Saved entries
○ ○ ○

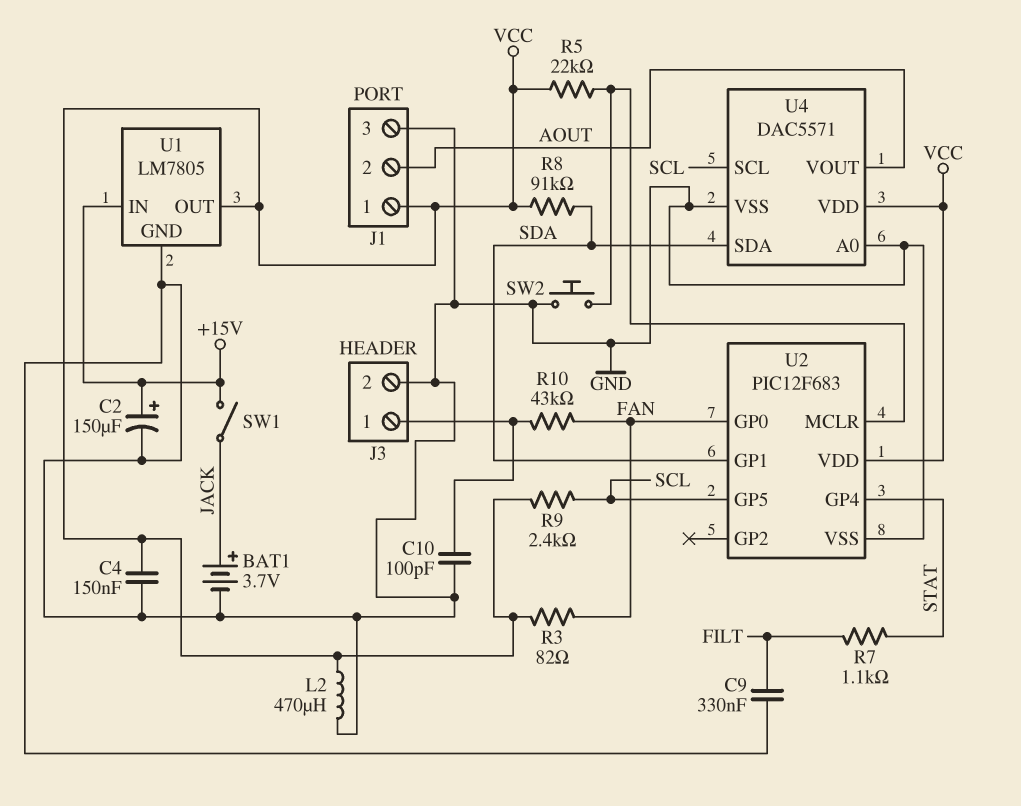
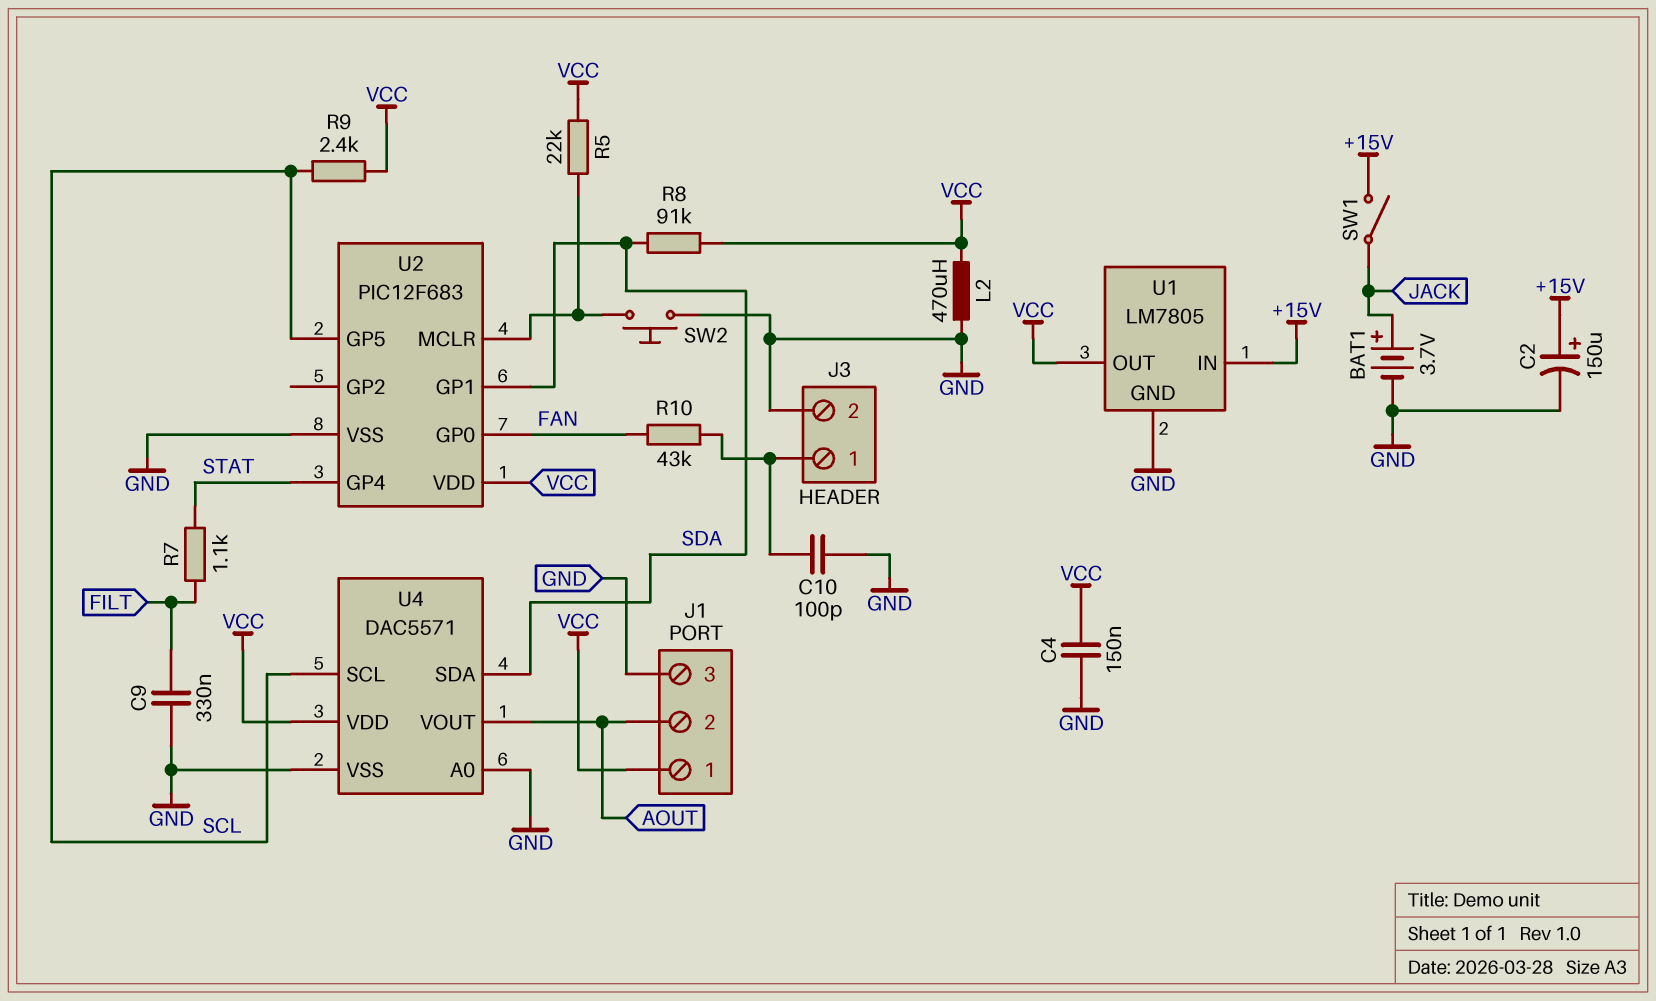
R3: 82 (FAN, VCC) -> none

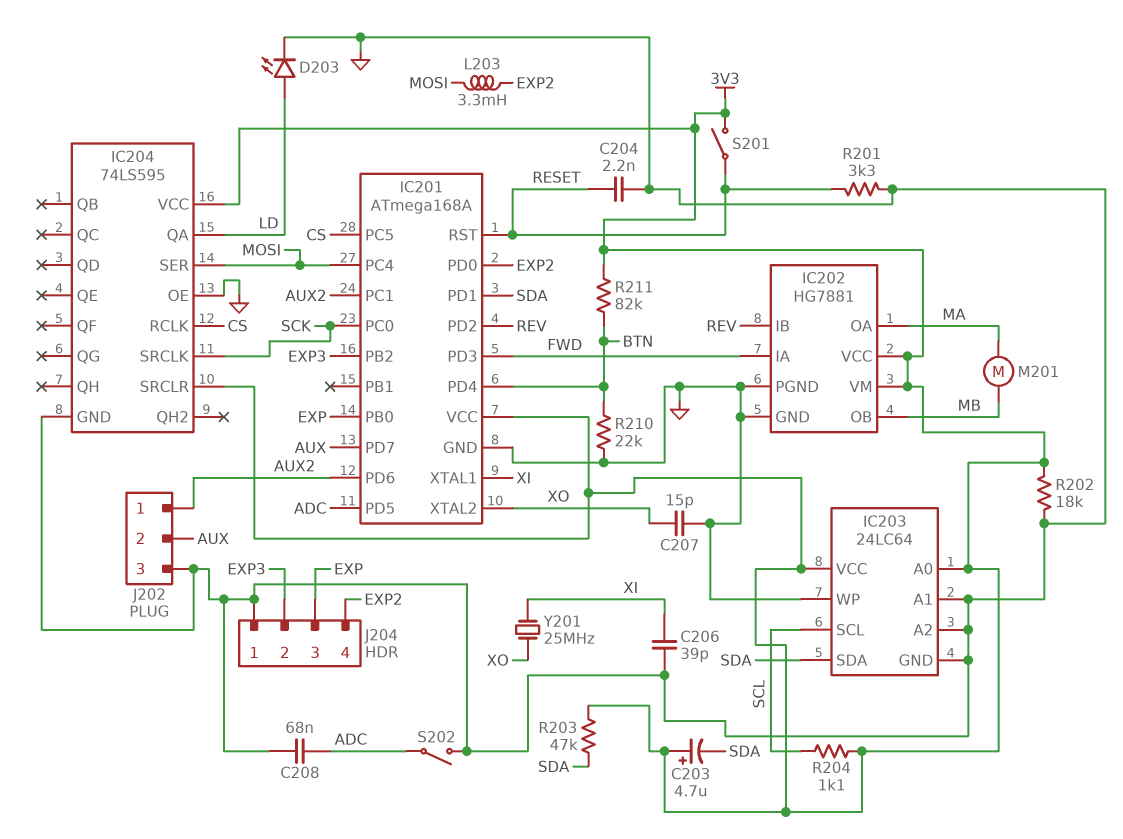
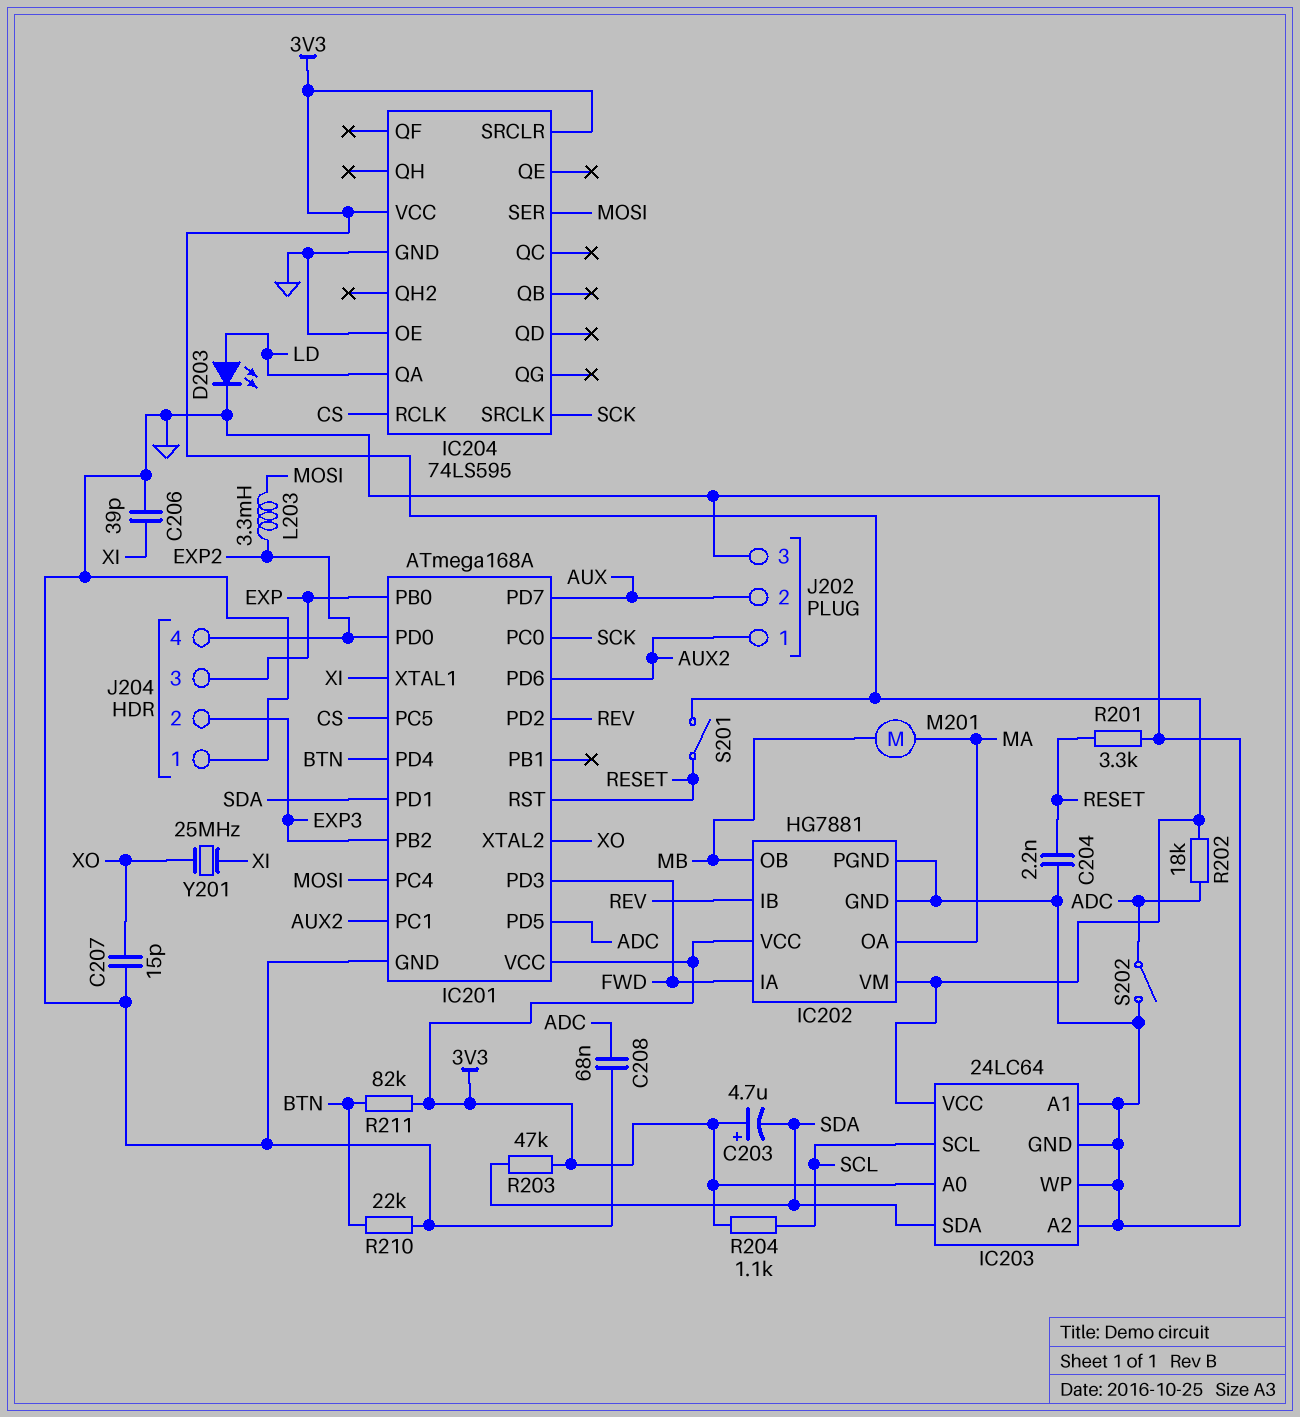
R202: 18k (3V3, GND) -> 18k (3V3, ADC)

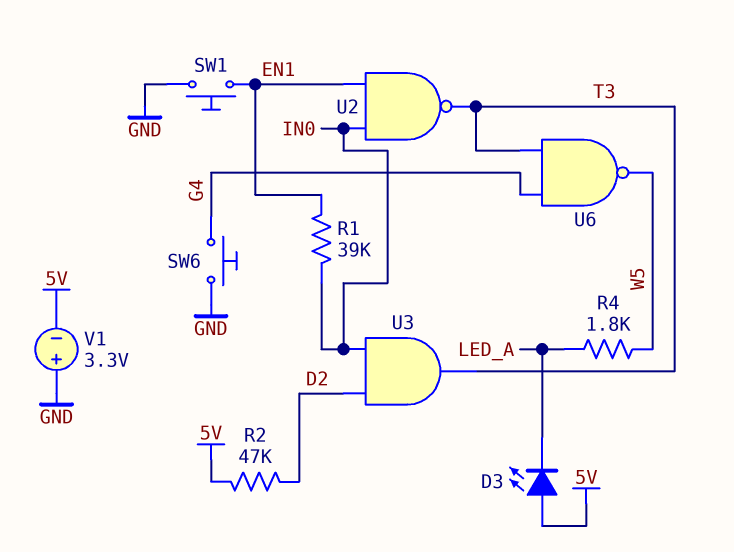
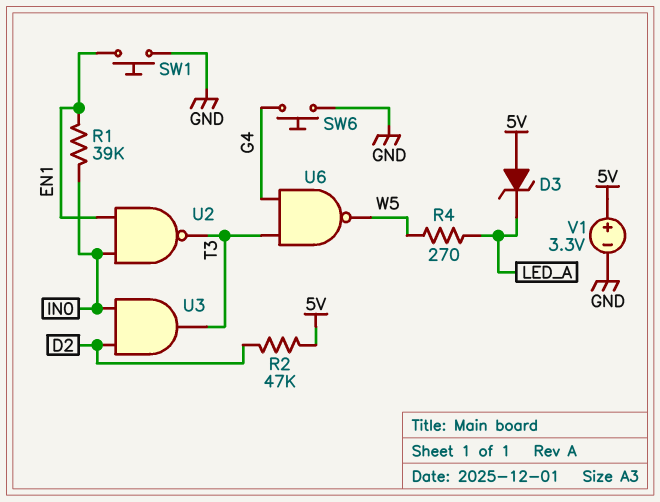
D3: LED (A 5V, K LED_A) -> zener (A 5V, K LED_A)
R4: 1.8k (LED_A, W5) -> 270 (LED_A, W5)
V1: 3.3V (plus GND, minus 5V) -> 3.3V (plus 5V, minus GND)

○ ○ ○

### What to produce
Copy exactly the lines that begin with the one containing "D3: LED (A 5V, K" and continue to the end of the records, both included, and nothing more.

### Task response
D3: LED (A 5V, K LED_A) -> zener (A 5V, K LED_A)
R4: 1.8k (LED_A, W5) -> 270 (LED_A, W5)
V1: 3.3V (plus GND, minus 5V) -> 3.3V (plus 5V, minus GND)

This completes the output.